Data for analysis »
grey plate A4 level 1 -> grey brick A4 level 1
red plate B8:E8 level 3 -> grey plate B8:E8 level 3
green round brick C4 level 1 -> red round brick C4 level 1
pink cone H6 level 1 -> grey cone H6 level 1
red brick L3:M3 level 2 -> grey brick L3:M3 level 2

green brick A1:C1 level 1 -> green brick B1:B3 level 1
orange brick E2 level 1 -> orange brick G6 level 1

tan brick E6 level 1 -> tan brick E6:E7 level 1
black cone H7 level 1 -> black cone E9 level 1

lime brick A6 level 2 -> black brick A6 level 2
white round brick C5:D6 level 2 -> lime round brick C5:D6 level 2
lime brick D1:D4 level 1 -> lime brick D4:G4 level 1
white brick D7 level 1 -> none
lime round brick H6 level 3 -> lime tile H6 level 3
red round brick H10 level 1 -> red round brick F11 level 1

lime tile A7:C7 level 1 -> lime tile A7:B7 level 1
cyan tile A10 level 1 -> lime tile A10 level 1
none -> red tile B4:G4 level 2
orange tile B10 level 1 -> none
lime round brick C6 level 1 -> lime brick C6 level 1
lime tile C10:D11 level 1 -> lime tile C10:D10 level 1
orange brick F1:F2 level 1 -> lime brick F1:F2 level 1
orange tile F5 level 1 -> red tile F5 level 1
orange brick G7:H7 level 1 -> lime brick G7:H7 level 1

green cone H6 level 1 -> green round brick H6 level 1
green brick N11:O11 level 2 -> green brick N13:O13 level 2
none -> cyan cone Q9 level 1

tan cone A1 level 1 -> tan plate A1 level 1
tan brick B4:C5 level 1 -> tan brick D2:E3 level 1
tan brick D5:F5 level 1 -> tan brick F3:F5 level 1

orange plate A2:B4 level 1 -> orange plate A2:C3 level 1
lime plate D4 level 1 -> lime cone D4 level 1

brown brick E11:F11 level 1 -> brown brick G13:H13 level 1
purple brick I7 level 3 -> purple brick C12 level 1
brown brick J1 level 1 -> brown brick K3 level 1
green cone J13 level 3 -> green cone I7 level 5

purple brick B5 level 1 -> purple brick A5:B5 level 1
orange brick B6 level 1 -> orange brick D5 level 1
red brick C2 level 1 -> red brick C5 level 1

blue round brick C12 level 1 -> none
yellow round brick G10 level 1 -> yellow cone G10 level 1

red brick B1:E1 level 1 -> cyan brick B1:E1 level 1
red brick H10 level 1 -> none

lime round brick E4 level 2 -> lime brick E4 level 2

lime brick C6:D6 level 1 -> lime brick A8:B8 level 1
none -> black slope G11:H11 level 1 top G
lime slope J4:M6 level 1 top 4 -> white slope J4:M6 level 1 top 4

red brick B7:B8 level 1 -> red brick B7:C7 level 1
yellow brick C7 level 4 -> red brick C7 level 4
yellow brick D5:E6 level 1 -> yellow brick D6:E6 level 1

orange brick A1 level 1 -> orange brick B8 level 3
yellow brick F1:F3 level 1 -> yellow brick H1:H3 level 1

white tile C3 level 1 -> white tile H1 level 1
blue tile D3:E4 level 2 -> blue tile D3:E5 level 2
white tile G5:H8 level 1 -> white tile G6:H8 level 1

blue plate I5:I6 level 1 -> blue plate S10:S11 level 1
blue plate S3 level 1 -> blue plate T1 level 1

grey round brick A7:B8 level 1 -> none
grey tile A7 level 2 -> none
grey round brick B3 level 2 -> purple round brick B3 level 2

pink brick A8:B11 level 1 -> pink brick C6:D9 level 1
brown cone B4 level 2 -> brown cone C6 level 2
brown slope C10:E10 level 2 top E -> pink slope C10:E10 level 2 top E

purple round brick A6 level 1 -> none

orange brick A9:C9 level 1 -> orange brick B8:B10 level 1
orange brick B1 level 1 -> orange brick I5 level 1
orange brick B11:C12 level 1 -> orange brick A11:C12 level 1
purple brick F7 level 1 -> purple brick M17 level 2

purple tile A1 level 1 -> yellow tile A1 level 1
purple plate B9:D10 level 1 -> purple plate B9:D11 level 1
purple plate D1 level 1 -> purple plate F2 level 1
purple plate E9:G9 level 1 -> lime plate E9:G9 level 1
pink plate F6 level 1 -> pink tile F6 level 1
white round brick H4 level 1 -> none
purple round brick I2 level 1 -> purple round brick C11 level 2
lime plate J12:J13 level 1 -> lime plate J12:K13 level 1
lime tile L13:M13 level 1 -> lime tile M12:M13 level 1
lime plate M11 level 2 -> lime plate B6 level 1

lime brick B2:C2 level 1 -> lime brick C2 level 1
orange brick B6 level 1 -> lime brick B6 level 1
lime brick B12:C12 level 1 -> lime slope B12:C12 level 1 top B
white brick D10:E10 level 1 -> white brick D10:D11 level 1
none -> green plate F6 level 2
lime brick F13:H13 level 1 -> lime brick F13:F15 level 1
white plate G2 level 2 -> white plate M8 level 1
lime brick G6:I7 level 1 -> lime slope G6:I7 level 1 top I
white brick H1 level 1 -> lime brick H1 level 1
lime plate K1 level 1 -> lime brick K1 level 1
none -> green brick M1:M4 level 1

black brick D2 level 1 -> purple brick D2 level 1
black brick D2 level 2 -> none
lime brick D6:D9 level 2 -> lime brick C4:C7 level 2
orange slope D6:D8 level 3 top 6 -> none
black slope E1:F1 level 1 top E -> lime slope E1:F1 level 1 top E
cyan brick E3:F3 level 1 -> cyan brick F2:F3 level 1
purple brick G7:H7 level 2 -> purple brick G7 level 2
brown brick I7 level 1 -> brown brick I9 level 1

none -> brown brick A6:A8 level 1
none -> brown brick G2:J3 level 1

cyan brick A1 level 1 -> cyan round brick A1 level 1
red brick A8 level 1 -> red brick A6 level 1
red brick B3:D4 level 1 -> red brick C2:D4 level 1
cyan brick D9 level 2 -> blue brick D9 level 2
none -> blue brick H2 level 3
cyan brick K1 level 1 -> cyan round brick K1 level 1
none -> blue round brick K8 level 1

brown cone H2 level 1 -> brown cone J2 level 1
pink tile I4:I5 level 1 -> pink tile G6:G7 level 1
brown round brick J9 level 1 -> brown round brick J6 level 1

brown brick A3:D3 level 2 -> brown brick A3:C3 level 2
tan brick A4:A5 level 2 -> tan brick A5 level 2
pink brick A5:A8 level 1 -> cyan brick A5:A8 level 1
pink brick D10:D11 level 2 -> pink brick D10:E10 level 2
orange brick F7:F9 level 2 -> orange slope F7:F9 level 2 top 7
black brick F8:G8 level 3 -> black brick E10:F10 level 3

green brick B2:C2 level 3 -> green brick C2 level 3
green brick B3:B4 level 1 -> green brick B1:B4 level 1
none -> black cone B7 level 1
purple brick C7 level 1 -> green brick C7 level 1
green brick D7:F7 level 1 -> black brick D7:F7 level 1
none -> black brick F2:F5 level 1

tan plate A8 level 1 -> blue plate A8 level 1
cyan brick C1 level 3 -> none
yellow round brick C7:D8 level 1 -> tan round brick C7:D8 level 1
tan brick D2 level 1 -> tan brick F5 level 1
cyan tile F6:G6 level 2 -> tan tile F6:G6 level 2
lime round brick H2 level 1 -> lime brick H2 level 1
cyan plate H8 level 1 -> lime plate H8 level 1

Problem statement » Everything above from the line with "purple round brick I2" to the line with "lime brick G6:I7", both included, must be repeated exactly, and nothing outside that range.

Task solution »
purple round brick I2 level 1 -> purple round brick C11 level 2
lime plate J12:J13 level 1 -> lime plate J12:K13 level 1
lime tile L13:M13 level 1 -> lime tile M12:M13 level 1
lime plate M11 level 2 -> lime plate B6 level 1

lime brick B2:C2 level 1 -> lime brick C2 level 1
orange brick B6 level 1 -> lime brick B6 level 1
lime brick B12:C12 level 1 -> lime slope B12:C12 level 1 top B
white brick D10:E10 level 1 -> white brick D10:D11 level 1
none -> green plate F6 level 2
lime brick F13:H13 level 1 -> lime brick F13:F15 level 1
white plate G2 level 2 -> white plate M8 level 1
lime brick G6:I7 level 1 -> lime slope G6:I7 level 1 top I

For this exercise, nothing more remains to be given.